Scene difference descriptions
● ● ● ●

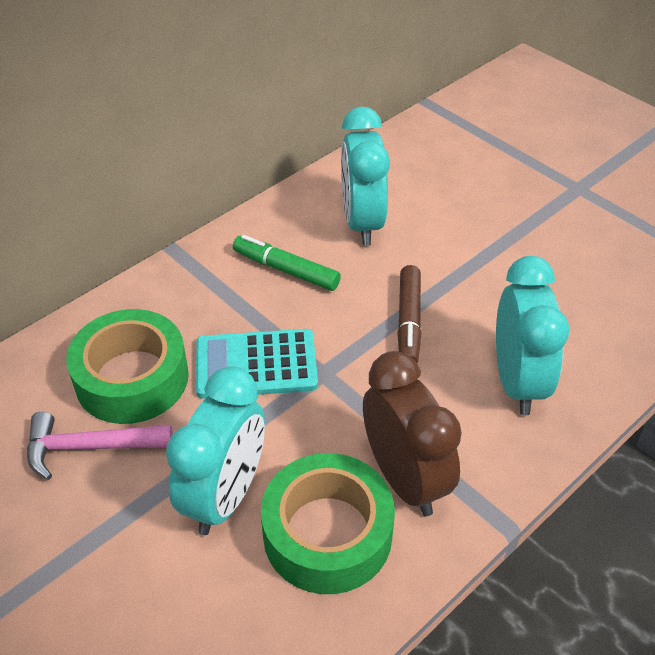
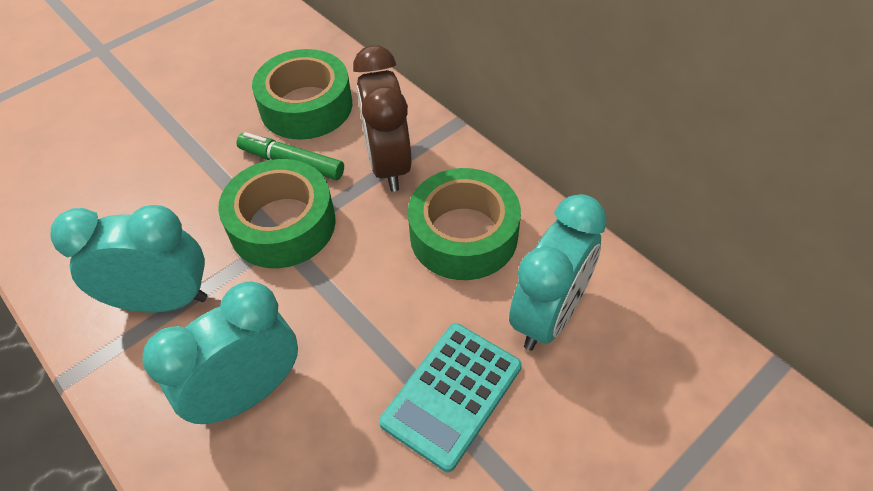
brown marker: 1 -> 0
green tape: 2 -> 3
pink hammer: 1 -> 0

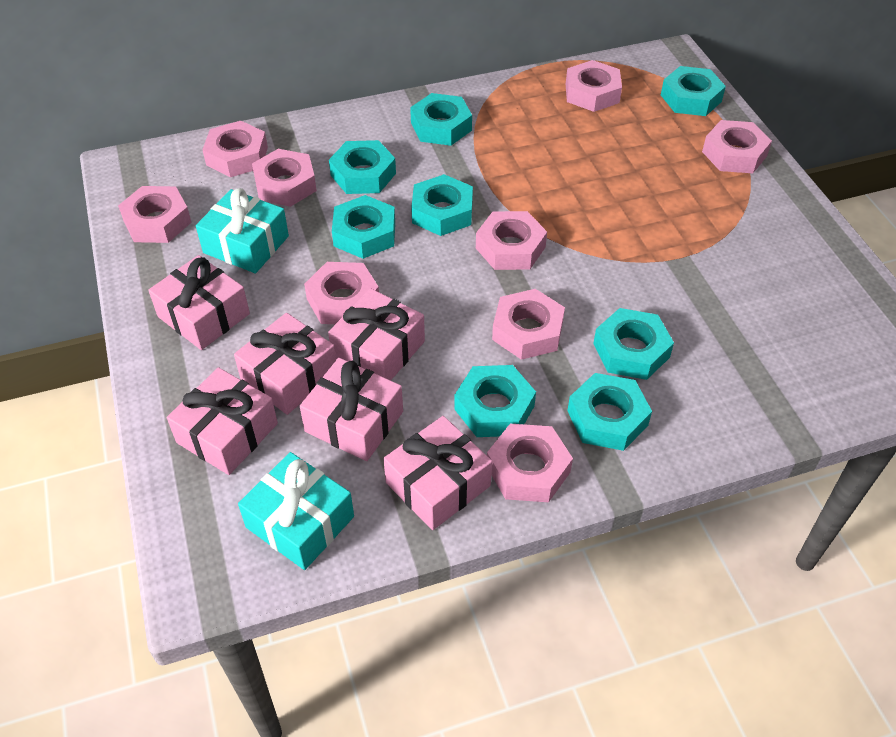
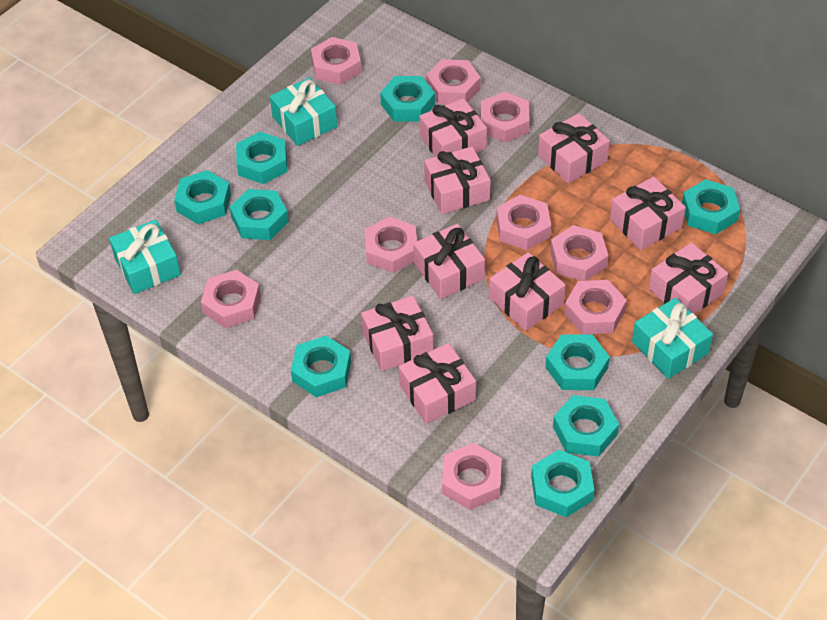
pink gift: 6 -> 9
turquoise gift: 2 -> 3
turquoise nut: 8 -> 9

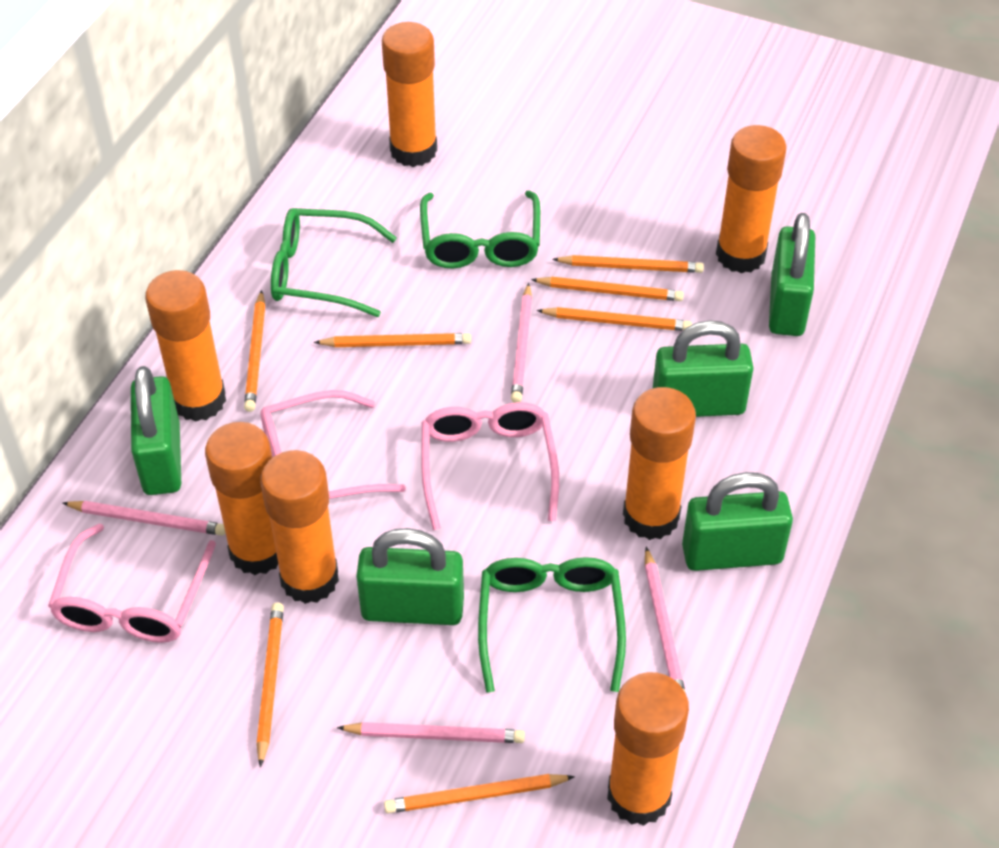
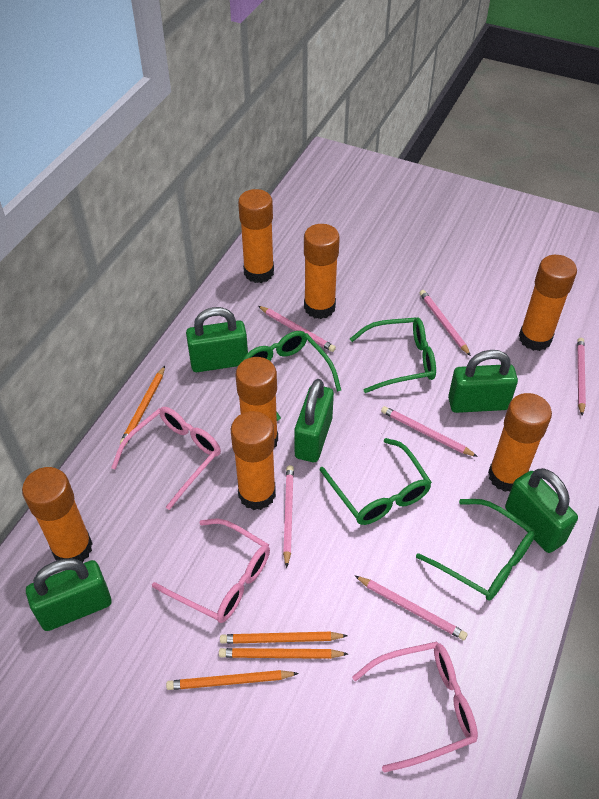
green glasses: 3 -> 4
orange pencil: 7 -> 4
pink pencil: 4 -> 6

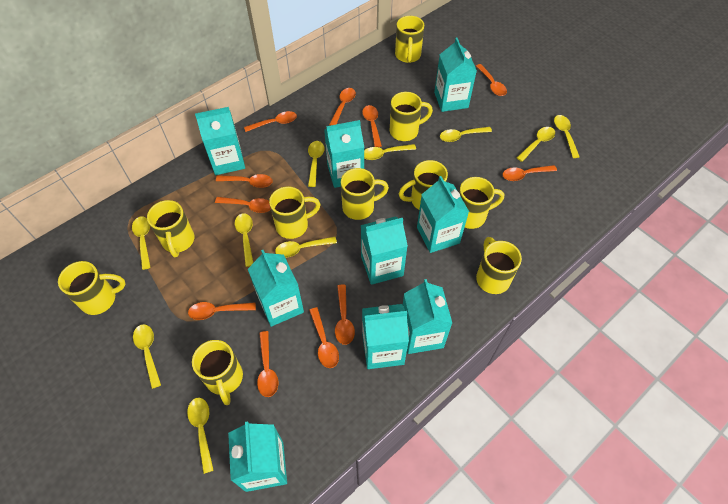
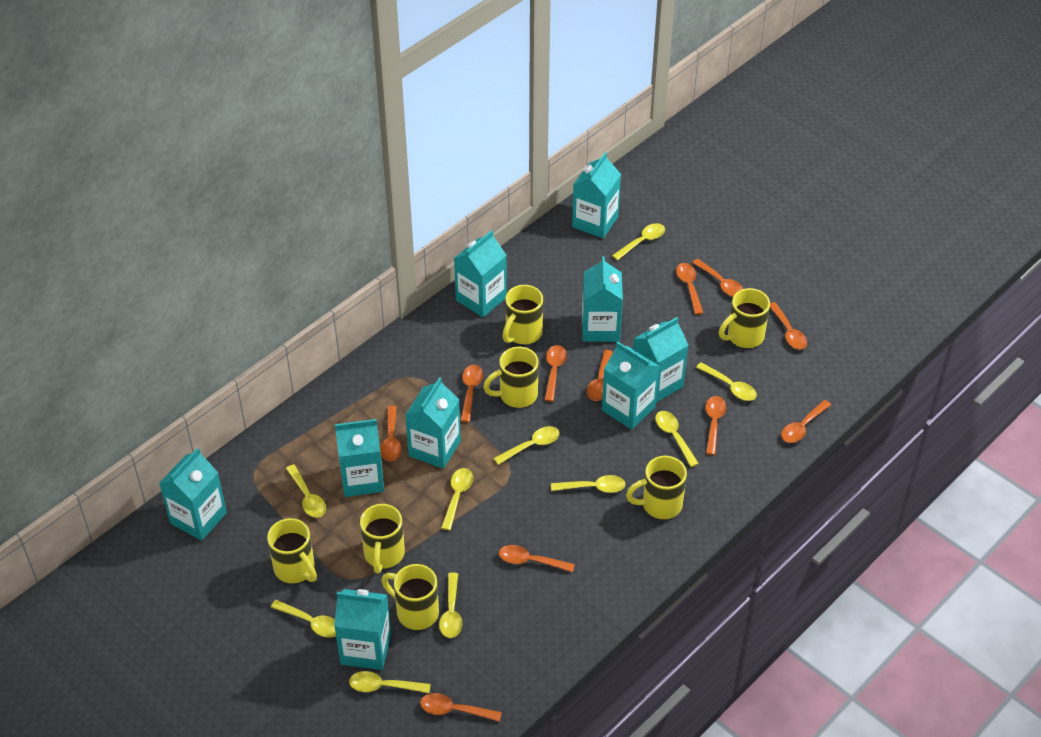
yellow mug: 10 -> 7

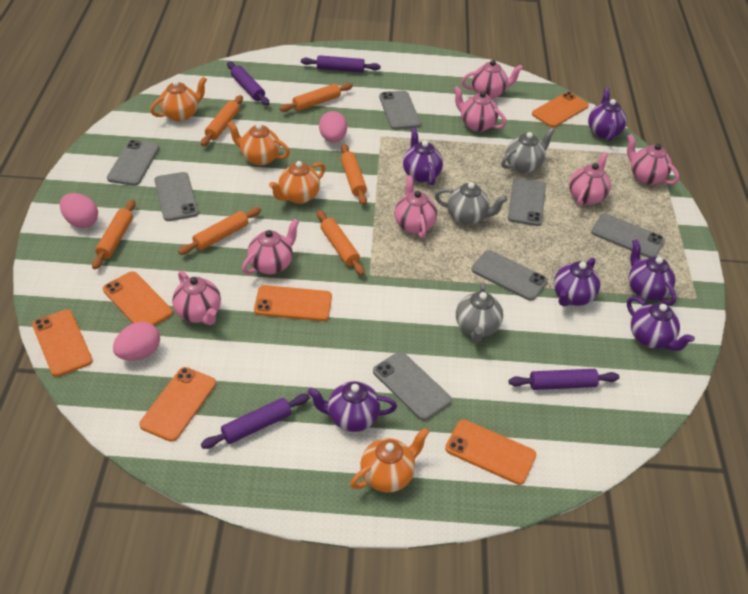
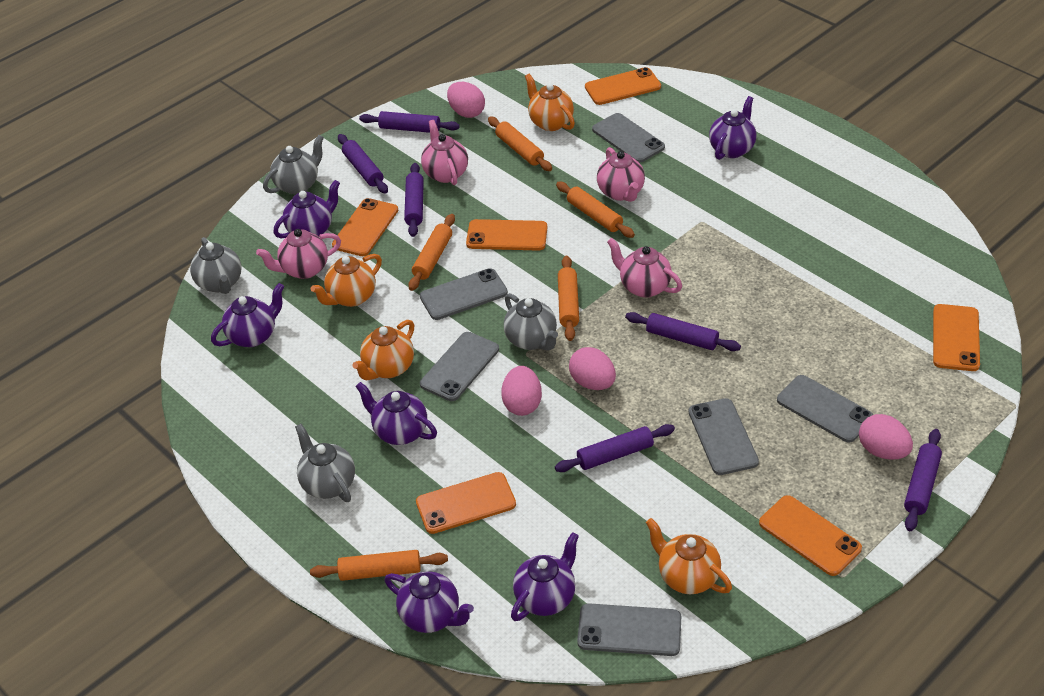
grey phone: 7 -> 6
grey teapot: 3 -> 4
orange rolling pin: 6 -> 5
pink egg: 3 -> 4
pink teapot: 7 -> 4
purple rolling pin: 4 -> 6

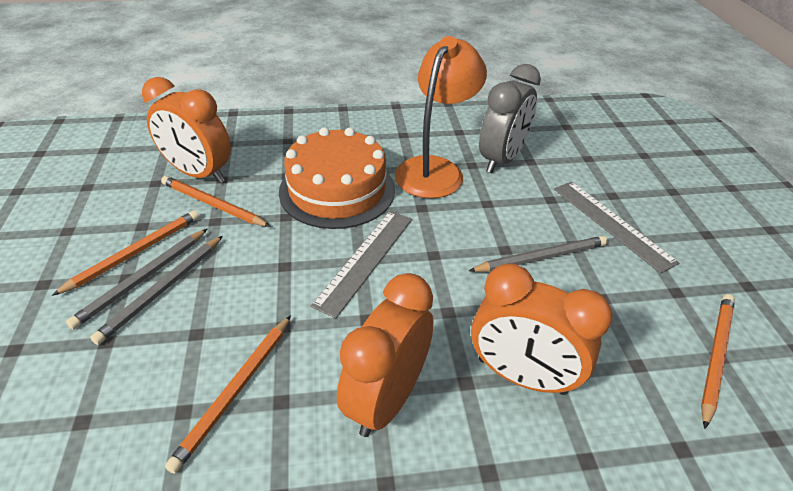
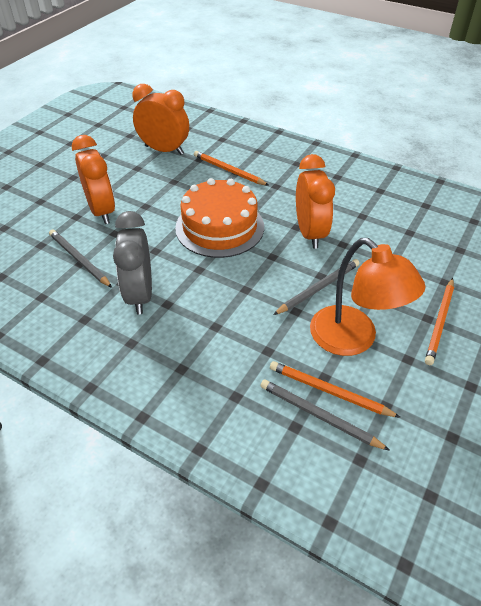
grey ruler: 2 -> 0
orange pencil: 4 -> 3

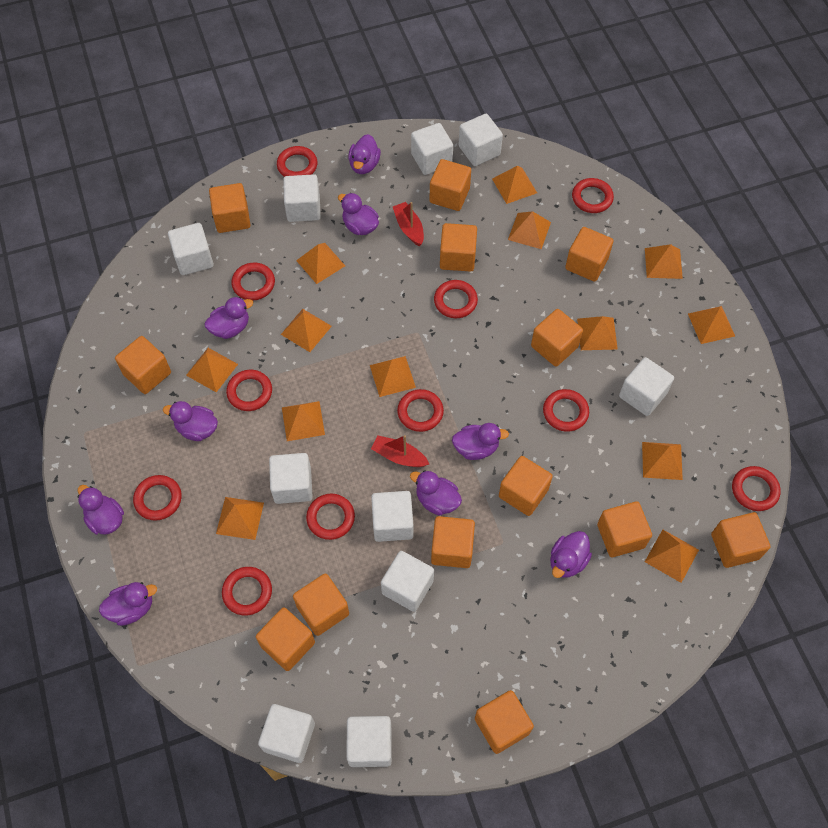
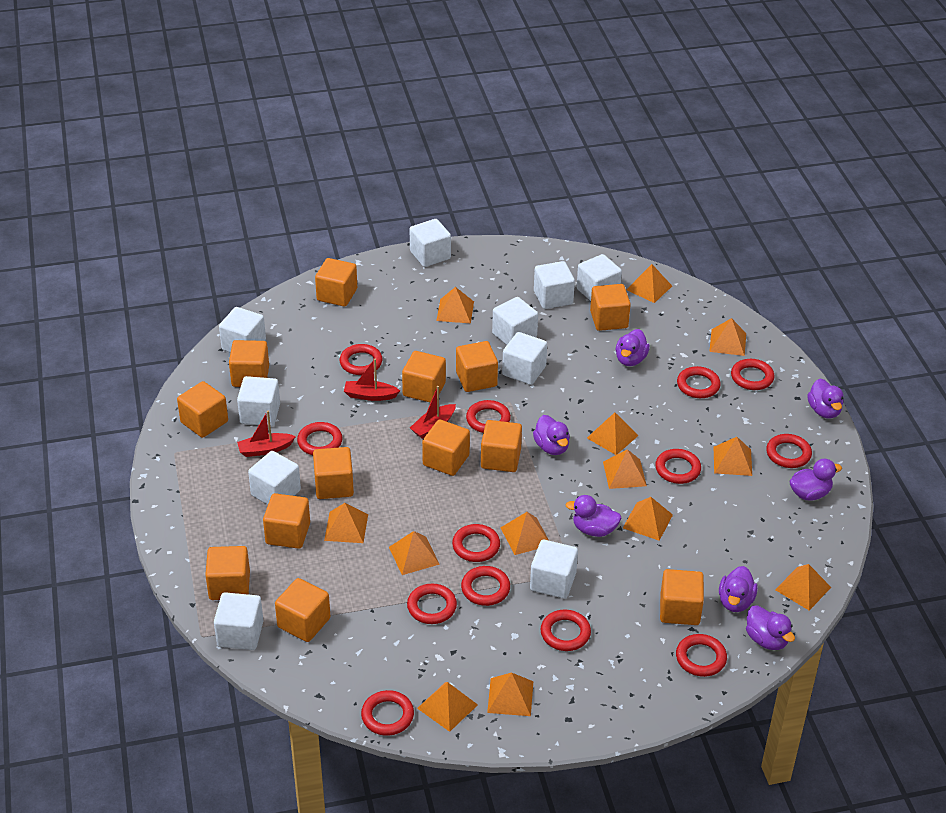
purple duck: 9 -> 7
red boat: 2 -> 3
red ring: 11 -> 13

● ● ● ●

## [EXERCISE]
The last line of the entries marks the end, and the line with "grey teapot: 3 -> 4" marks the start. Output exactly those two lines and every line between them, nothing else, with the pictures left out.

## [RESPONSE TO THE TASK]
grey teapot: 3 -> 4
orange rolling pin: 6 -> 5
pink egg: 3 -> 4
pink teapot: 7 -> 4
purple rolling pin: 4 -> 6

grey ruler: 2 -> 0
orange pencil: 4 -> 3

purple duck: 9 -> 7
red boat: 2 -> 3
red ring: 11 -> 13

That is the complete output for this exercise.